EXERCISE:
Reproduce, exactly and only, the lines of the data that follows from the one containing "C7: 100nF (3V3, GND) -> 3.3uF (3V3, GND)" down to the one containing "SW201: button (GND, RESET)", without pictures.

EXTRACTED RECORDS:

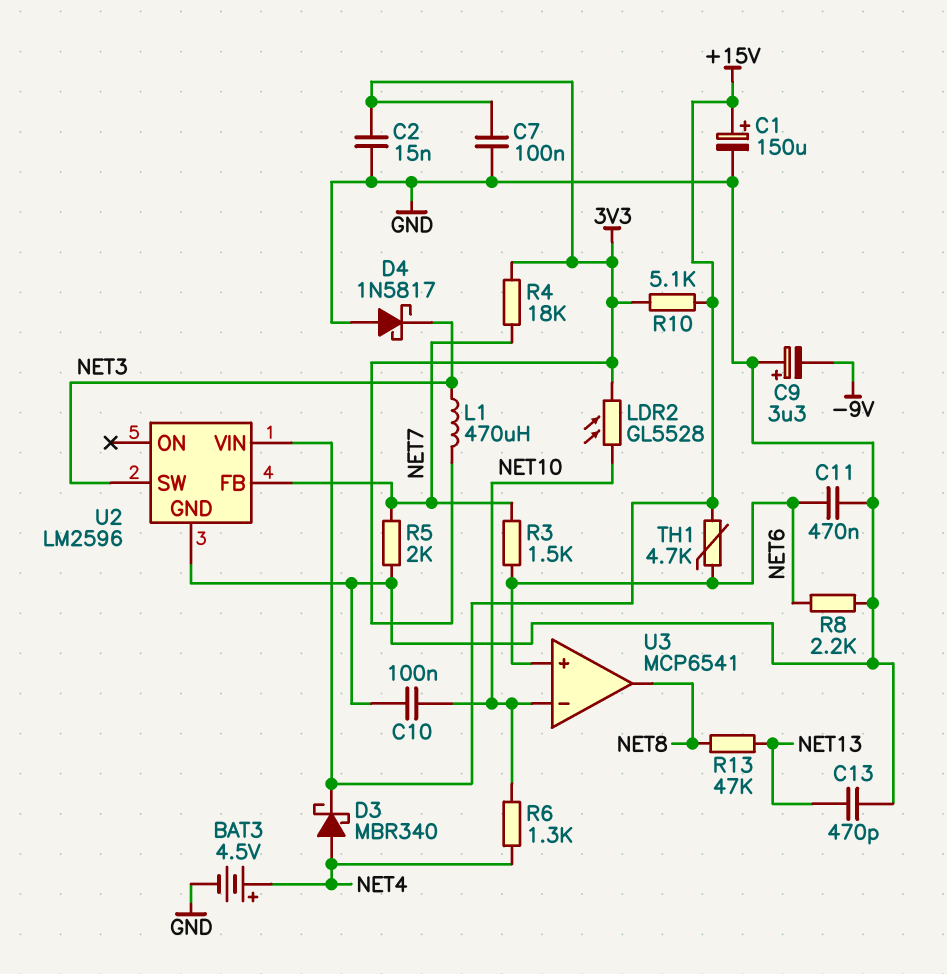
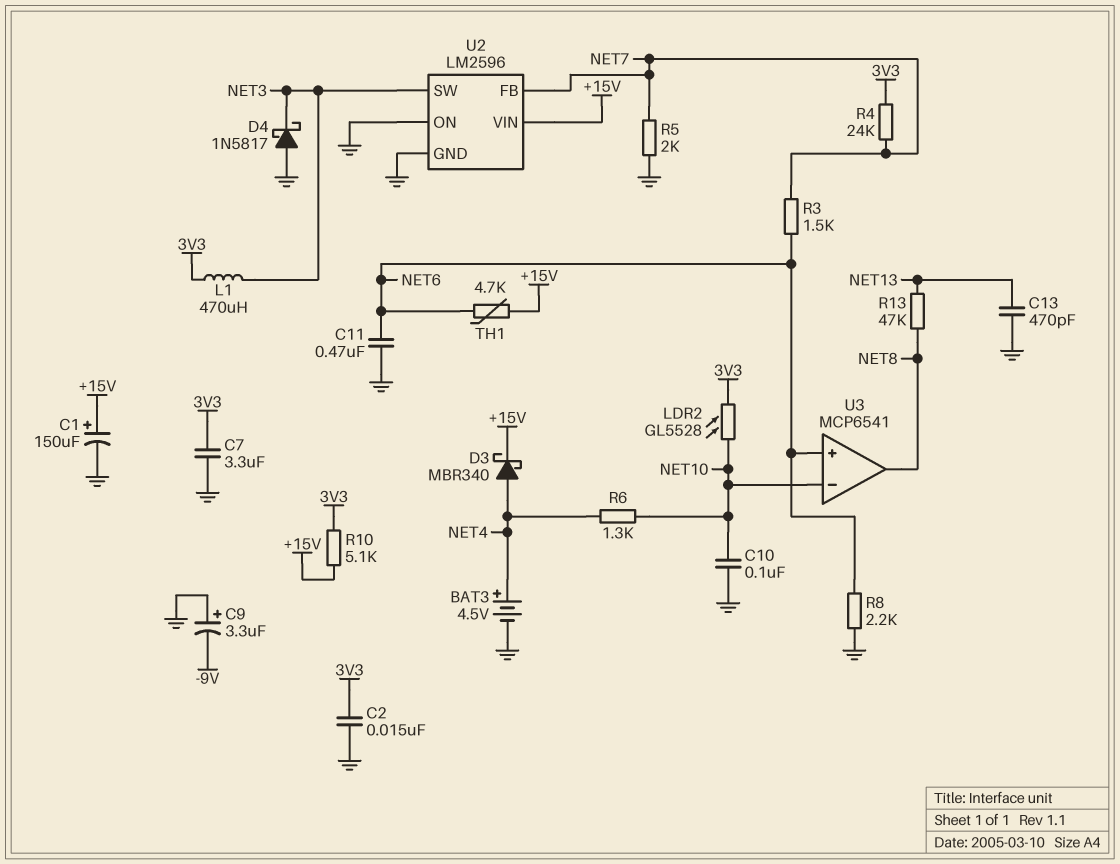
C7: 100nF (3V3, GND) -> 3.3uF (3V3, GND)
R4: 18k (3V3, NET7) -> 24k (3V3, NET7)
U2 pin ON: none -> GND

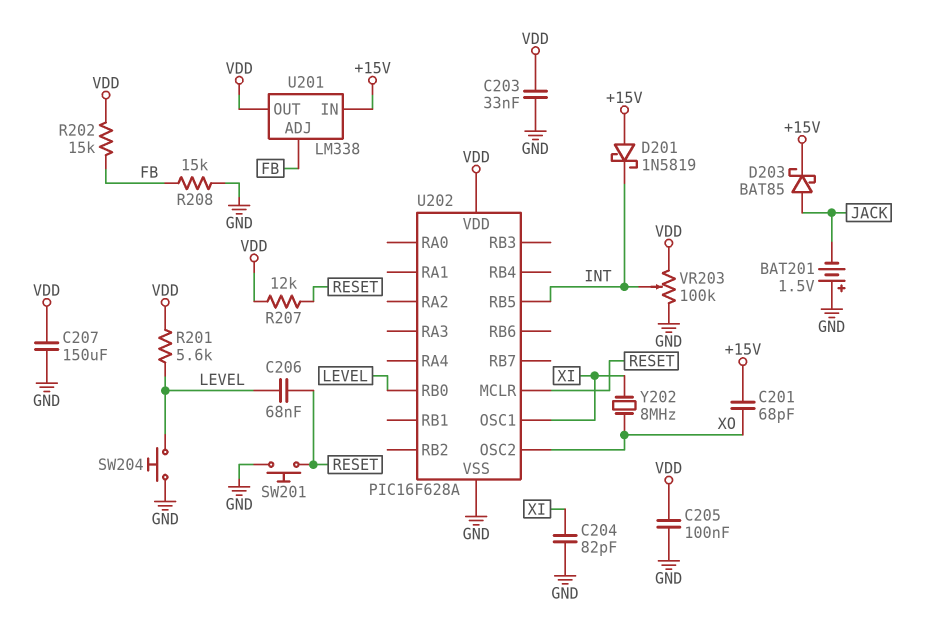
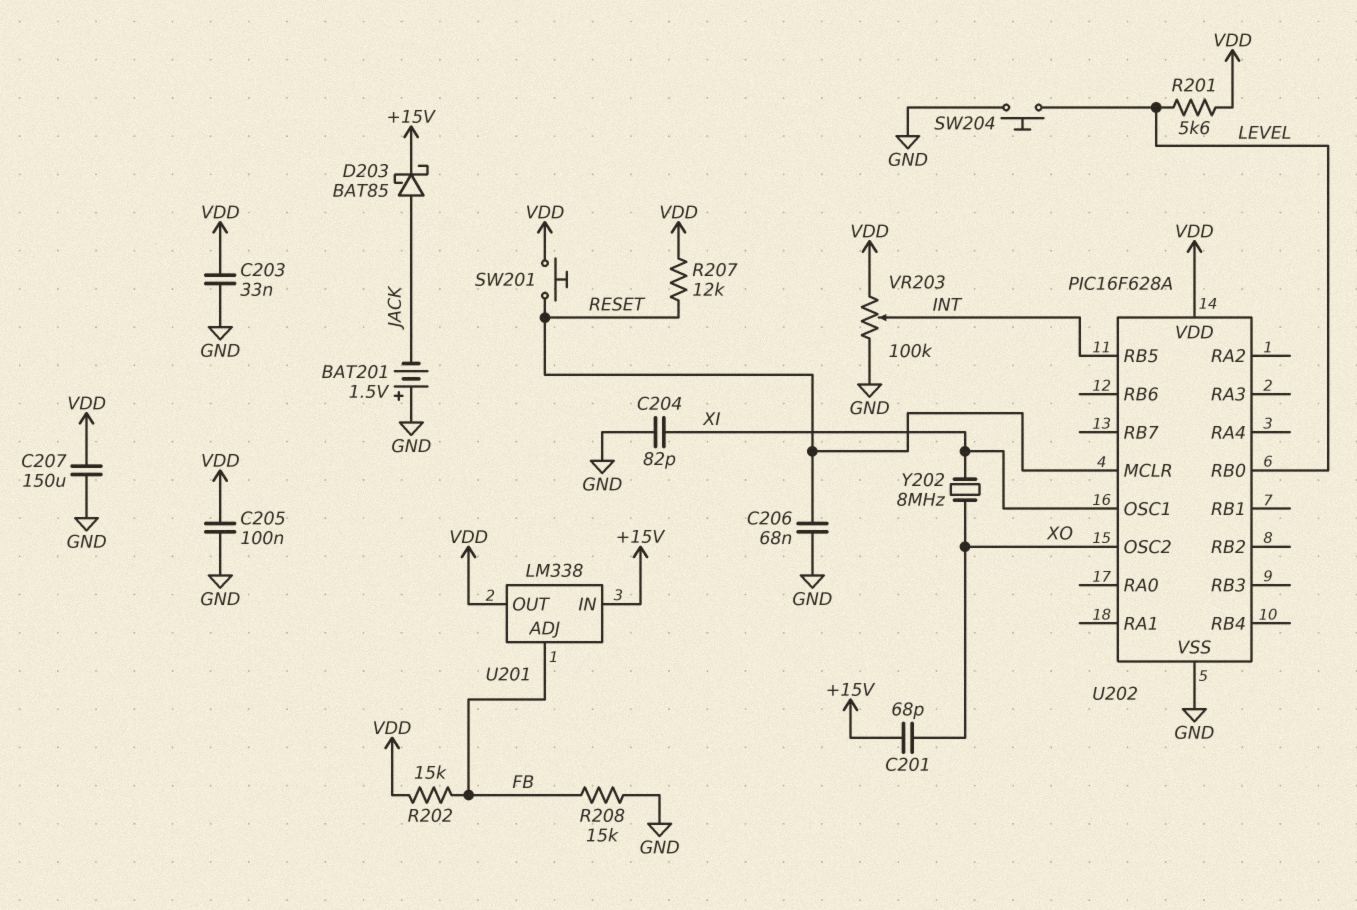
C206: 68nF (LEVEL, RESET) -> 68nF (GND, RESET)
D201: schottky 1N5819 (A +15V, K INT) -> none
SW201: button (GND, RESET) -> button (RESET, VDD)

==

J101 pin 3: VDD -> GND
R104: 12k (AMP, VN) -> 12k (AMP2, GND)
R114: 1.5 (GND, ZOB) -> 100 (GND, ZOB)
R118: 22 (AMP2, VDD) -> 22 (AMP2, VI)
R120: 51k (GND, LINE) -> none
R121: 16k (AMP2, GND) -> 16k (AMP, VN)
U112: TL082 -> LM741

...

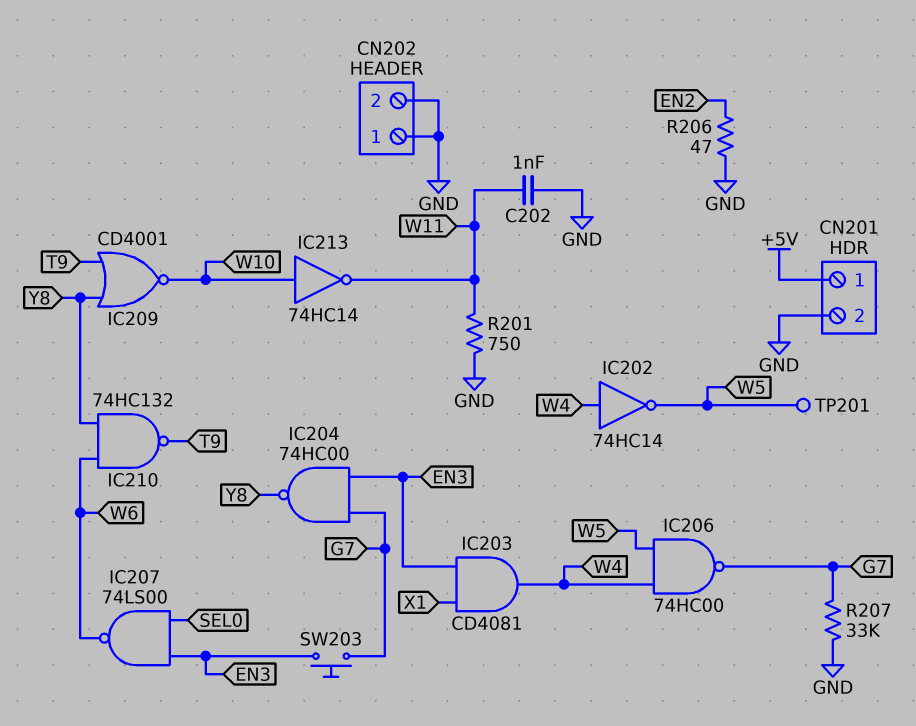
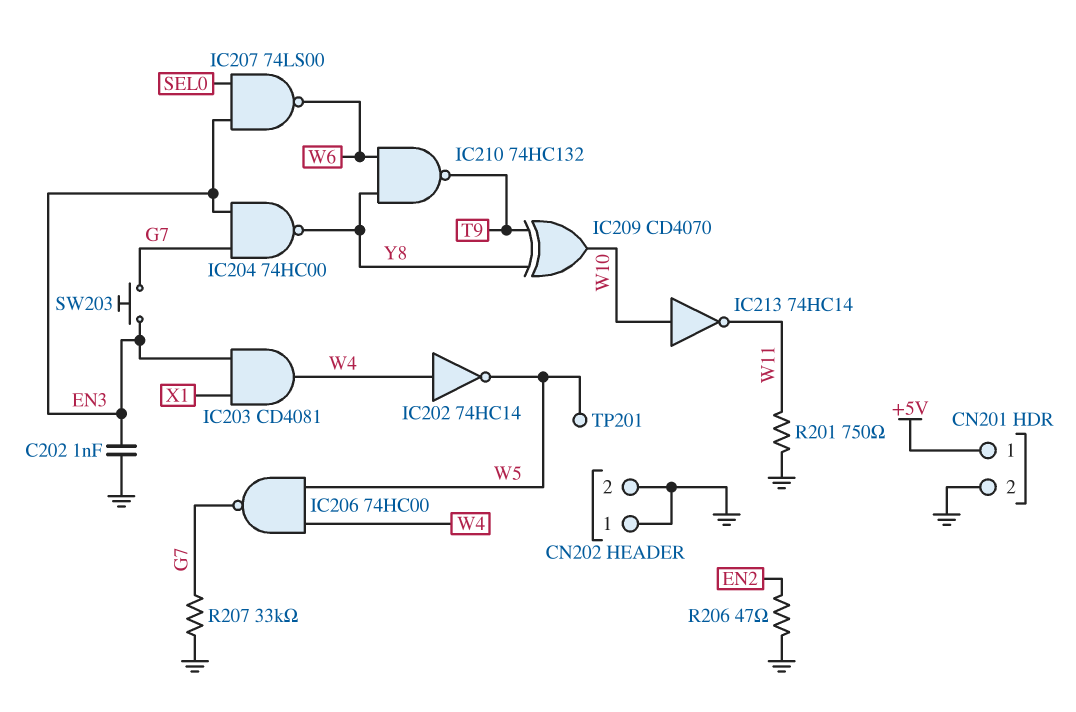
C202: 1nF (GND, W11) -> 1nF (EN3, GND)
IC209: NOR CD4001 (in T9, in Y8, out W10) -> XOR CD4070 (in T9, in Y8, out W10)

TASK RESULT:
C7: 100nF (3V3, GND) -> 3.3uF (3V3, GND)
R4: 18k (3V3, NET7) -> 24k (3V3, NET7)
U2 pin ON: none -> GND

C206: 68nF (LEVEL, RESET) -> 68nF (GND, RESET)
D201: schottky 1N5819 (A +15V, K INT) -> none
SW201: button (GND, RESET) -> button (RESET, VDD)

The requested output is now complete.